◆ Activity
Set out the records below again exactly; skip the images.

◆ Image sets with object changes
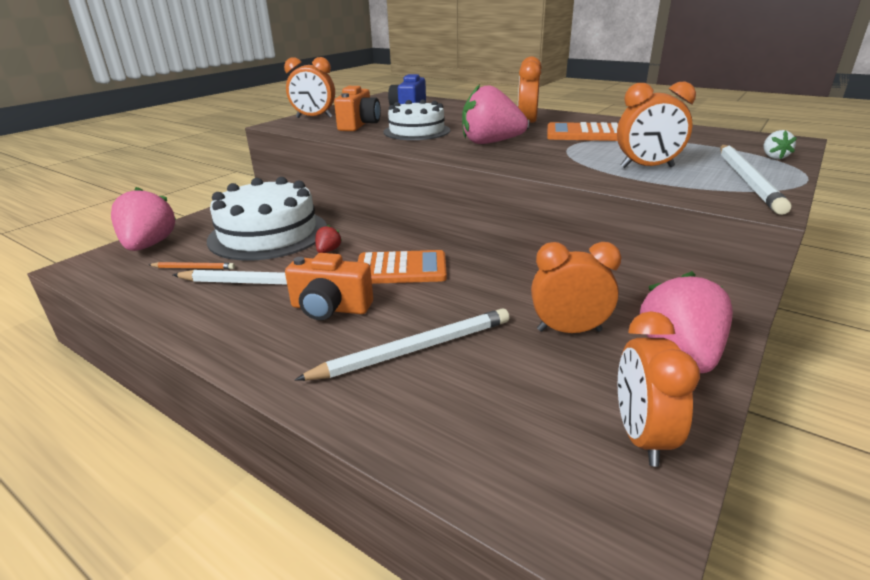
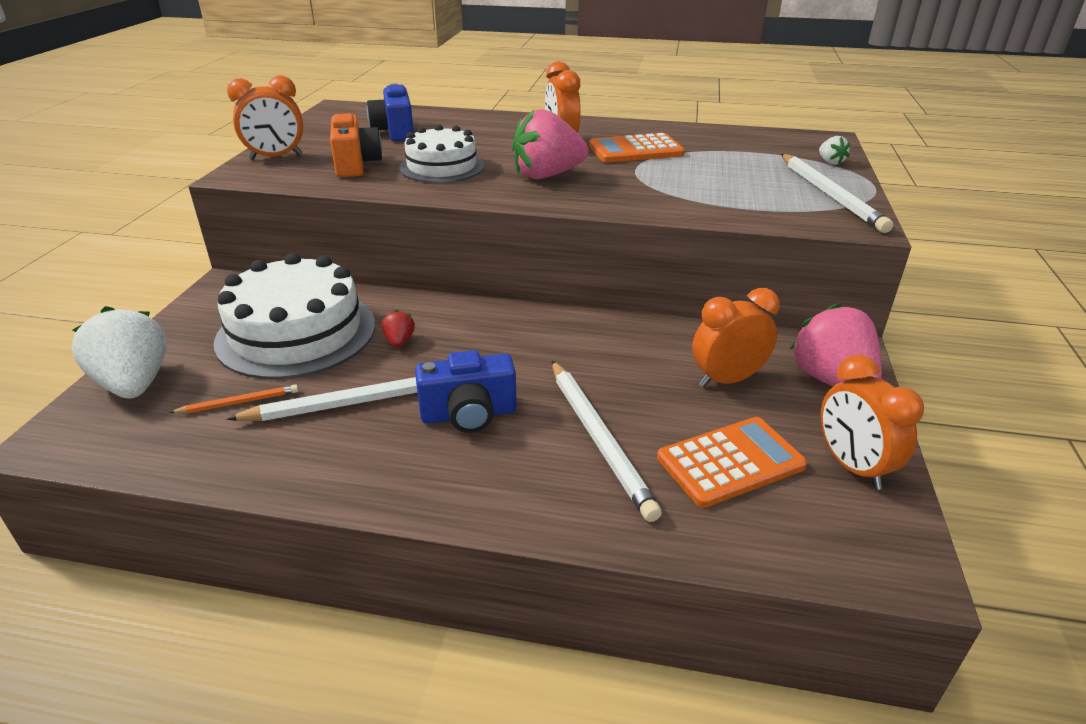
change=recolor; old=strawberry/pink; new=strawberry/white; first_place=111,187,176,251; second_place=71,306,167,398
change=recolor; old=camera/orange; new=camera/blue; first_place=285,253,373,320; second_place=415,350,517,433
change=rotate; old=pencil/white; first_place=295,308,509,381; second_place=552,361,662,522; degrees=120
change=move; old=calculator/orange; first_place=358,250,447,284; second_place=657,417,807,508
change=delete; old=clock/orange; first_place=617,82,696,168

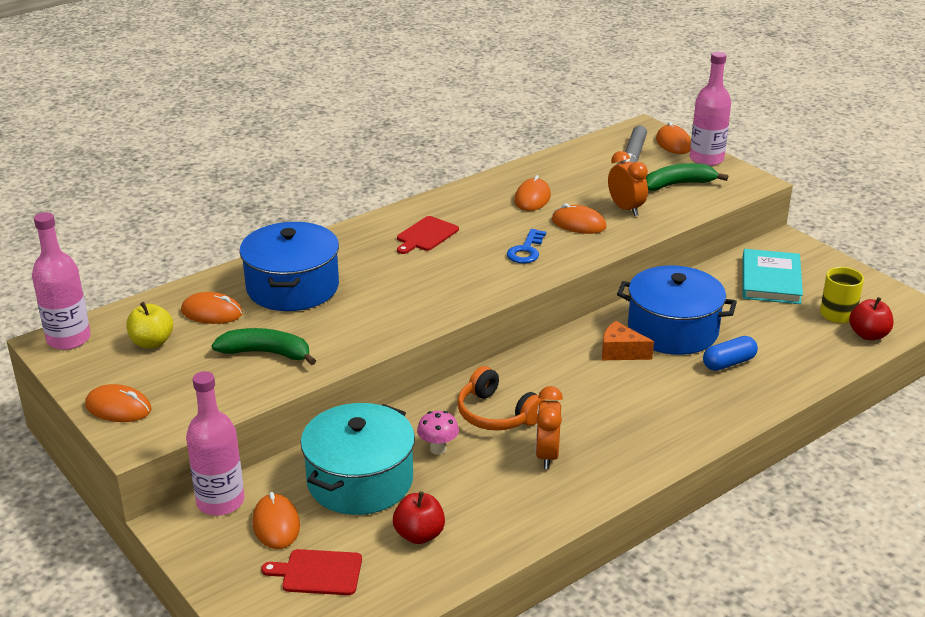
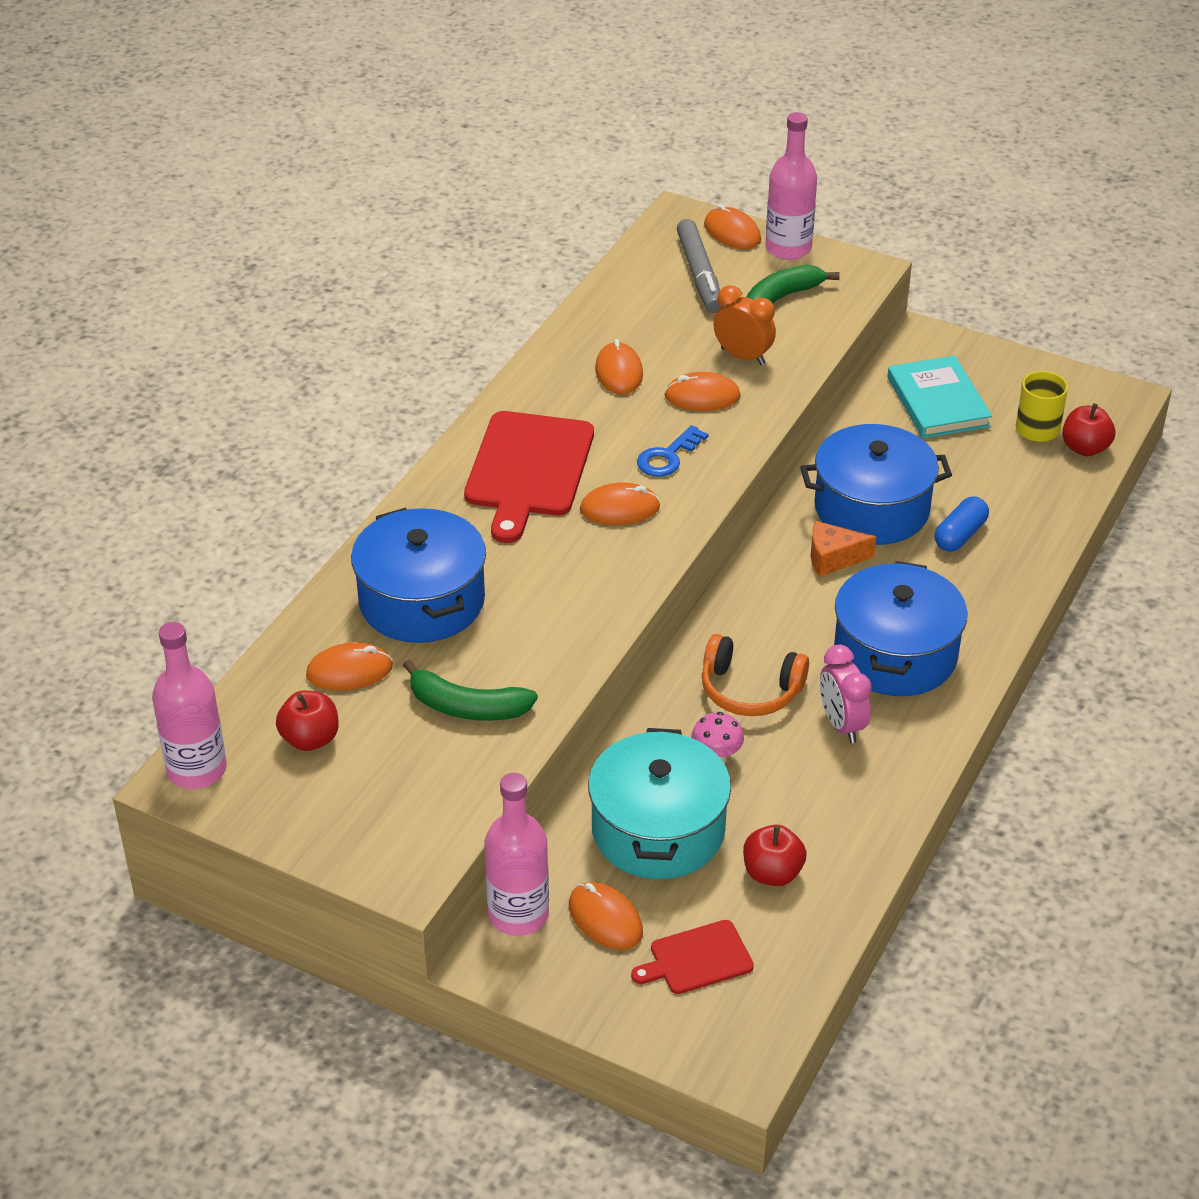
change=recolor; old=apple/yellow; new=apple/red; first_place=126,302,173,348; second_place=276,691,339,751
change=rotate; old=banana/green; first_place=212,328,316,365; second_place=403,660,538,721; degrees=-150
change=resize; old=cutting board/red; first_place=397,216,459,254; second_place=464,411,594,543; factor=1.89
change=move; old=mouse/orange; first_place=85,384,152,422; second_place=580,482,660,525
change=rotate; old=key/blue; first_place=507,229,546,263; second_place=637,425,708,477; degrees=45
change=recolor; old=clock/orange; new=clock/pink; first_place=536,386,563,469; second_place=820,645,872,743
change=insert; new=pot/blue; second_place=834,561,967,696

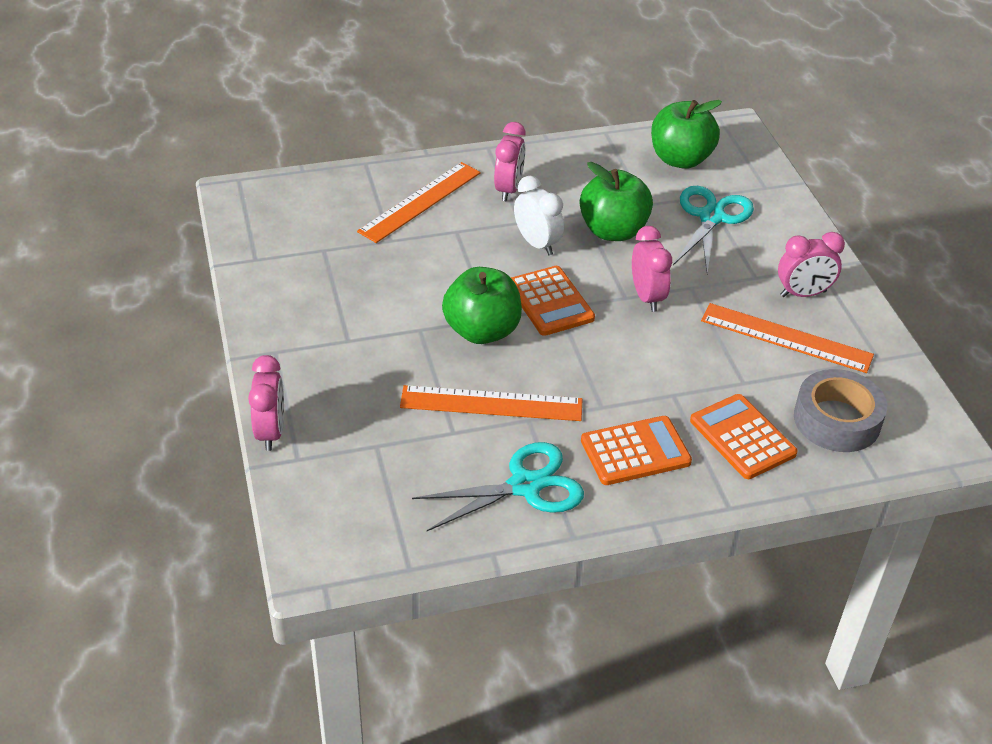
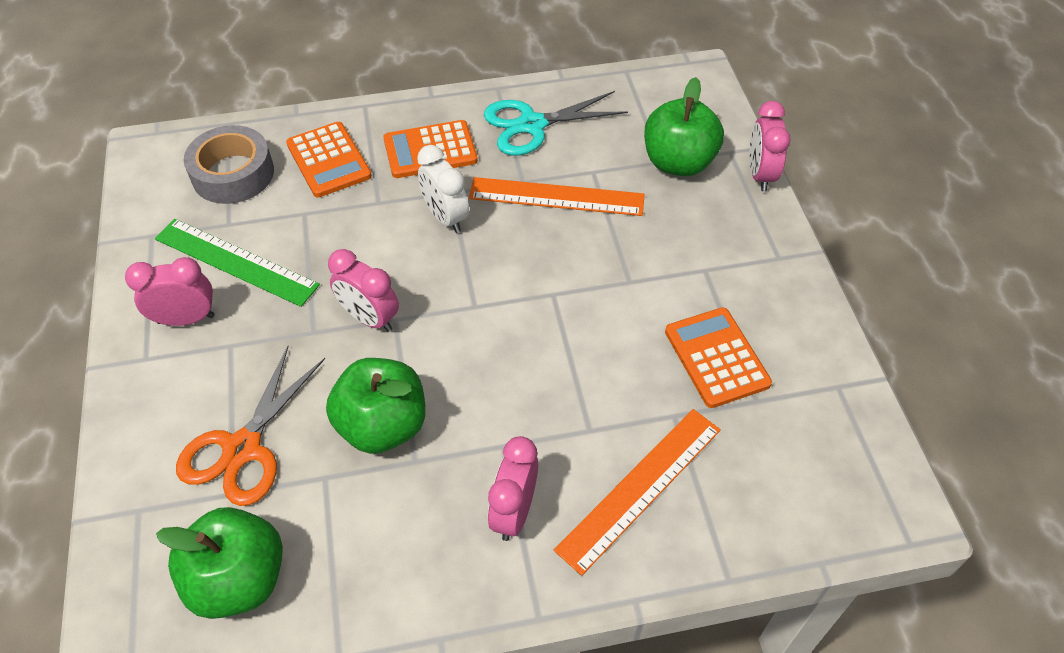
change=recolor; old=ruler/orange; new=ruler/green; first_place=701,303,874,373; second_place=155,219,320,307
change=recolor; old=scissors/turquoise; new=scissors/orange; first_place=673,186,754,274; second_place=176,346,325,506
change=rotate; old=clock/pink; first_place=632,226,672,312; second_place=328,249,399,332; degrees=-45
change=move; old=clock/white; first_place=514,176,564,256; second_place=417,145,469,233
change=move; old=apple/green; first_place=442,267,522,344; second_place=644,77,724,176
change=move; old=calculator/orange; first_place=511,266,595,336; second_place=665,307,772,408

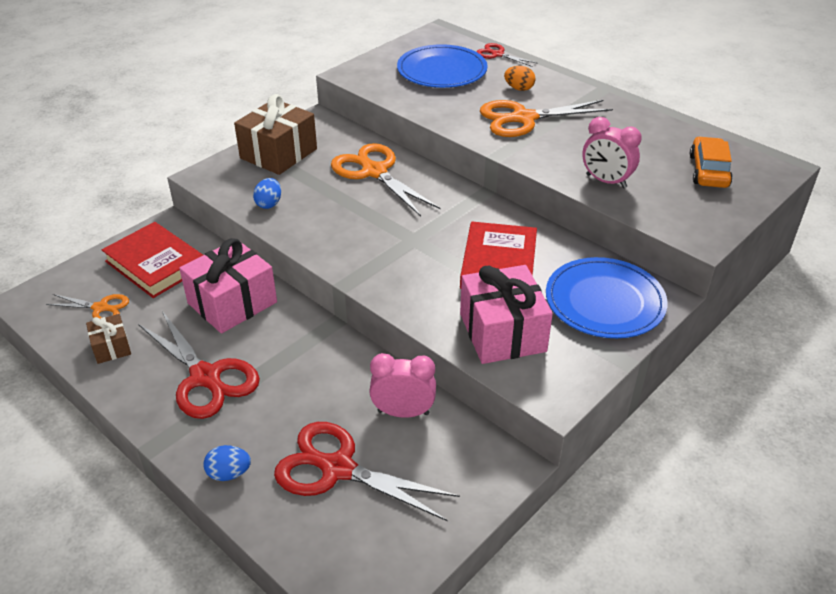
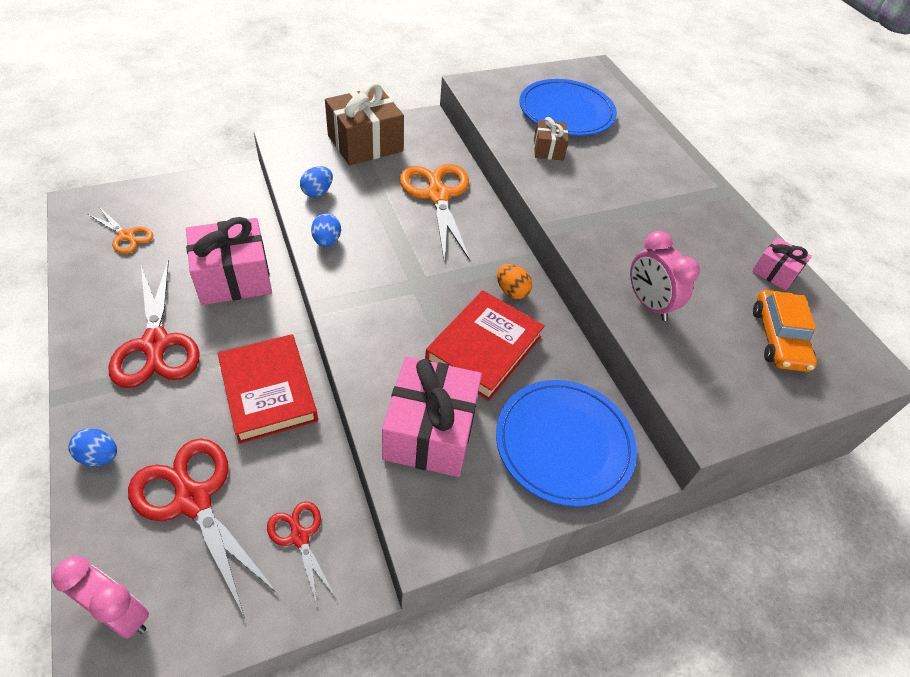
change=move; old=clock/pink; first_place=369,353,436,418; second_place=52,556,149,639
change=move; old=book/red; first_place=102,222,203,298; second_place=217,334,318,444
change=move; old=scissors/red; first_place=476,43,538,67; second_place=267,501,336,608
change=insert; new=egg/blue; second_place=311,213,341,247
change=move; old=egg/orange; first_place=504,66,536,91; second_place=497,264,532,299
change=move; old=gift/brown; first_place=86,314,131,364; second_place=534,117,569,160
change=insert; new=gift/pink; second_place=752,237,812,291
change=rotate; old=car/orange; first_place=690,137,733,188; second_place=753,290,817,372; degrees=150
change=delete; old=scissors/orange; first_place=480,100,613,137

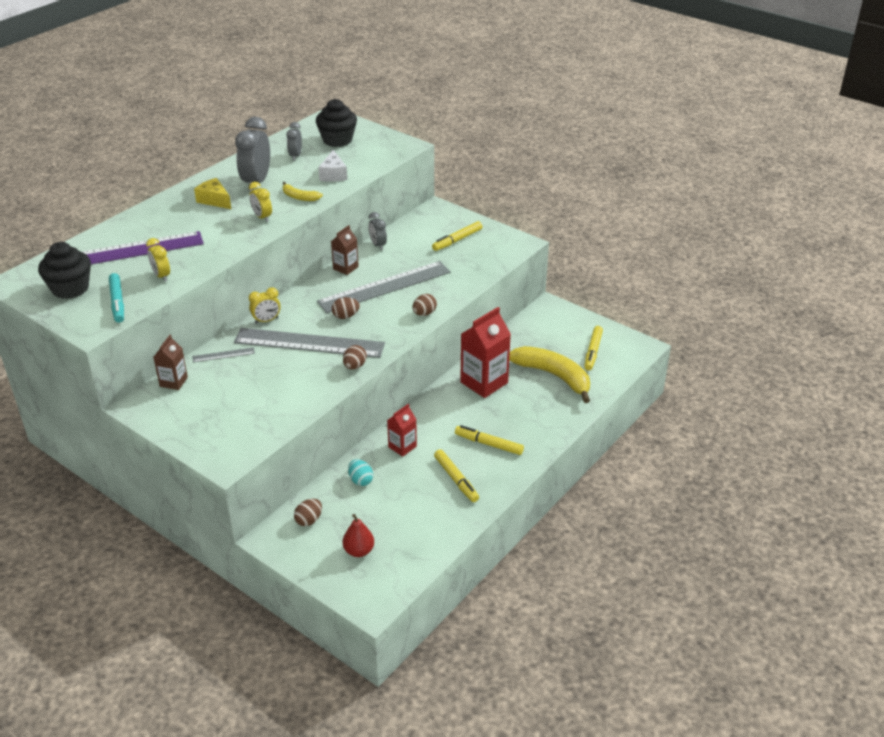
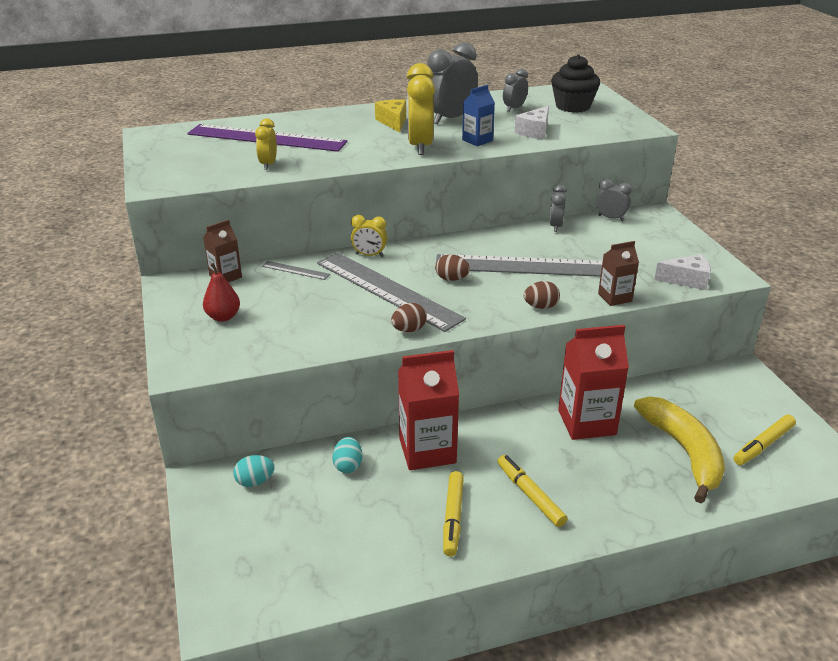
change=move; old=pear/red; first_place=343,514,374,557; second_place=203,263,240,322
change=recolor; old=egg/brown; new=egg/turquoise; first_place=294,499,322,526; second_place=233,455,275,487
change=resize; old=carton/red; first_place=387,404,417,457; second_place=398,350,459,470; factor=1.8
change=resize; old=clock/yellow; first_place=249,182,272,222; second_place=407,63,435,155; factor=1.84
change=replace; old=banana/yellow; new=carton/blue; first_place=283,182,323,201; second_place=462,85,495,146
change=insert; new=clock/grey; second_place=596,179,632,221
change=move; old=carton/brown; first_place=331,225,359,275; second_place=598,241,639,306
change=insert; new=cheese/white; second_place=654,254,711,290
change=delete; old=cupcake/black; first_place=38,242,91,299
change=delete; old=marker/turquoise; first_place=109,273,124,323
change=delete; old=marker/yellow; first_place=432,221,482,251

◆ Written solution
change=recolor; old=strawberry/pink; new=strawberry/white; first_place=111,187,176,251; second_place=71,306,167,398
change=recolor; old=camera/orange; new=camera/blue; first_place=285,253,373,320; second_place=415,350,517,433
change=rotate; old=pencil/white; first_place=295,308,509,381; second_place=552,361,662,522; degrees=120
change=move; old=calculator/orange; first_place=358,250,447,284; second_place=657,417,807,508
change=delete; old=clock/orange; first_place=617,82,696,168

change=recolor; old=apple/yellow; new=apple/red; first_place=126,302,173,348; second_place=276,691,339,751
change=rotate; old=banana/green; first_place=212,328,316,365; second_place=403,660,538,721; degrees=-150
change=resize; old=cutting board/red; first_place=397,216,459,254; second_place=464,411,594,543; factor=1.89
change=move; old=mouse/orange; first_place=85,384,152,422; second_place=580,482,660,525
change=rotate; old=key/blue; first_place=507,229,546,263; second_place=637,425,708,477; degrees=45
change=recolor; old=clock/orange; new=clock/pink; first_place=536,386,563,469; second_place=820,645,872,743
change=insert; new=pot/blue; second_place=834,561,967,696

change=recolor; old=ruler/orange; new=ruler/green; first_place=701,303,874,373; second_place=155,219,320,307
change=recolor; old=scissors/turquoise; new=scissors/orange; first_place=673,186,754,274; second_place=176,346,325,506
change=rotate; old=clock/pink; first_place=632,226,672,312; second_place=328,249,399,332; degrees=-45
change=move; old=clock/white; first_place=514,176,564,256; second_place=417,145,469,233
change=move; old=apple/green; first_place=442,267,522,344; second_place=644,77,724,176
change=move; old=calculator/orange; first_place=511,266,595,336; second_place=665,307,772,408

change=move; old=clock/pink; first_place=369,353,436,418; second_place=52,556,149,639
change=move; old=book/red; first_place=102,222,203,298; second_place=217,334,318,444
change=move; old=scissors/red; first_place=476,43,538,67; second_place=267,501,336,608
change=insert; new=egg/blue; second_place=311,213,341,247
change=move; old=egg/orange; first_place=504,66,536,91; second_place=497,264,532,299
change=move; old=gift/brown; first_place=86,314,131,364; second_place=534,117,569,160
change=insert; new=gift/pink; second_place=752,237,812,291
change=rotate; old=car/orange; first_place=690,137,733,188; second_place=753,290,817,372; degrees=150
change=delete; old=scissors/orange; first_place=480,100,613,137

change=move; old=pear/red; first_place=343,514,374,557; second_place=203,263,240,322
change=recolor; old=egg/brown; new=egg/turquoise; first_place=294,499,322,526; second_place=233,455,275,487
change=resize; old=carton/red; first_place=387,404,417,457; second_place=398,350,459,470; factor=1.8
change=resize; old=clock/yellow; first_place=249,182,272,222; second_place=407,63,435,155; factor=1.84
change=replace; old=banana/yellow; new=carton/blue; first_place=283,182,323,201; second_place=462,85,495,146
change=insert; new=clock/grey; second_place=596,179,632,221
change=move; old=carton/brown; first_place=331,225,359,275; second_place=598,241,639,306
change=insert; new=cheese/white; second_place=654,254,711,290
change=delete; old=cupcake/black; first_place=38,242,91,299
change=delete; old=marker/turquoise; first_place=109,273,124,323
change=delete; old=marker/yellow; first_place=432,221,482,251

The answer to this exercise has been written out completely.